# [ACTIVITY]
Once you have checked each line below, report only the number of lines that contain the word "brown".

(Per-category count data)
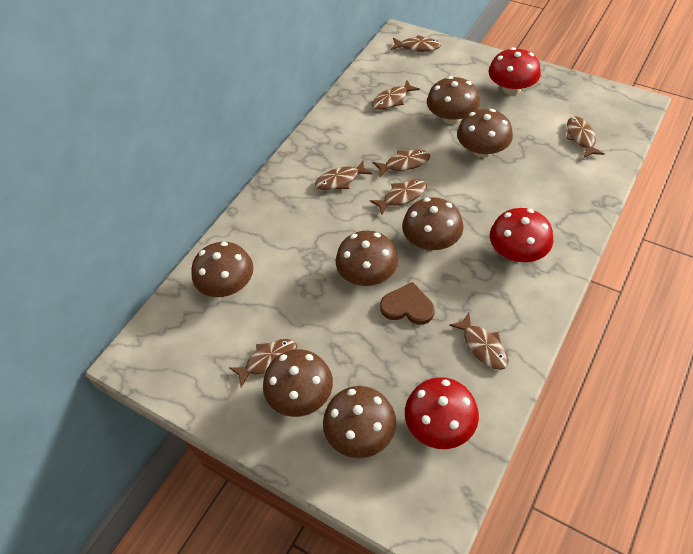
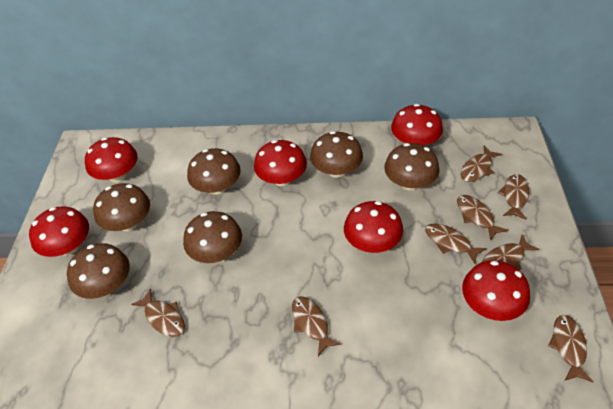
brown heart: 1 -> 0
brown mushroom: 7 -> 6
red mushroom: 3 -> 6

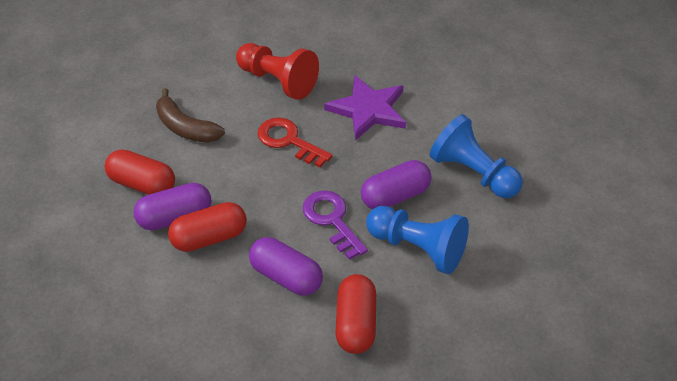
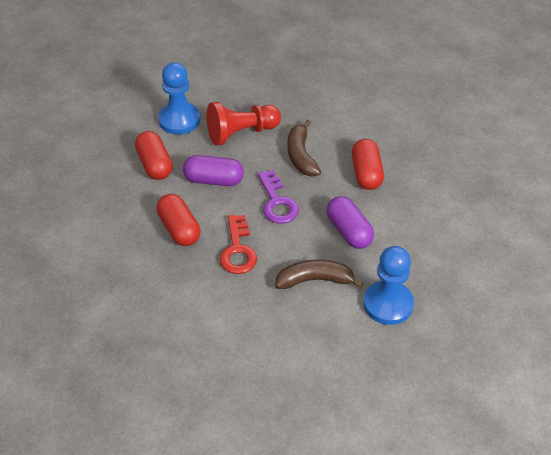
brown banana: 1 -> 2
purple capsule: 3 -> 2
purple star: 1 -> 0

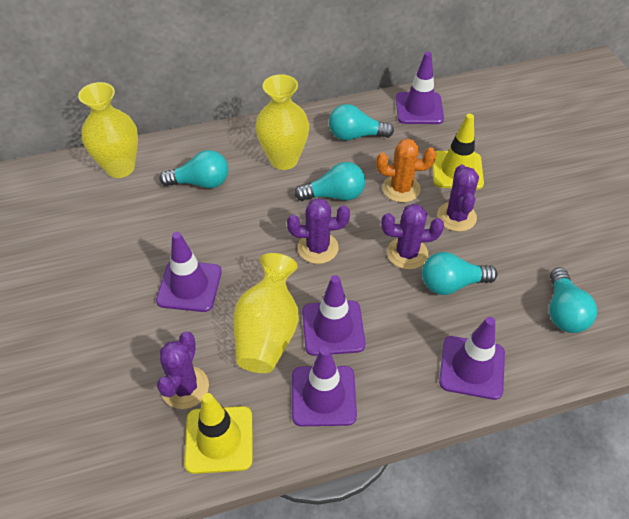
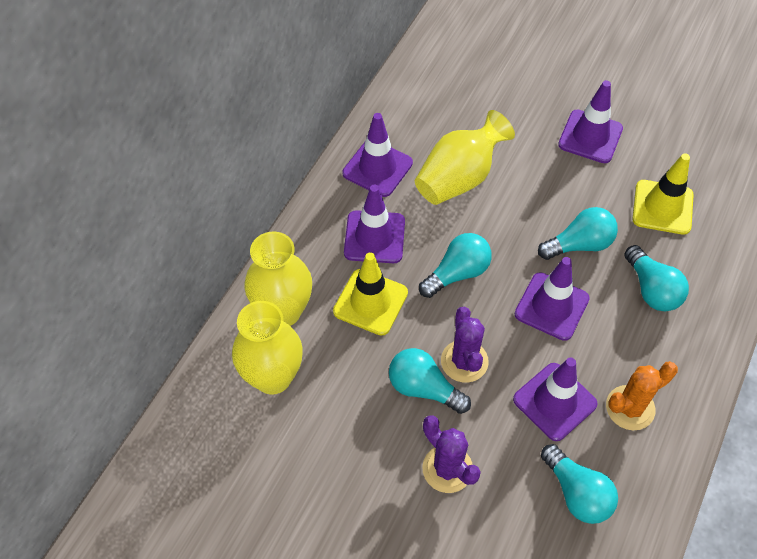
purple cactus: 4 -> 2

# [EXERCISE SOLUTION]
3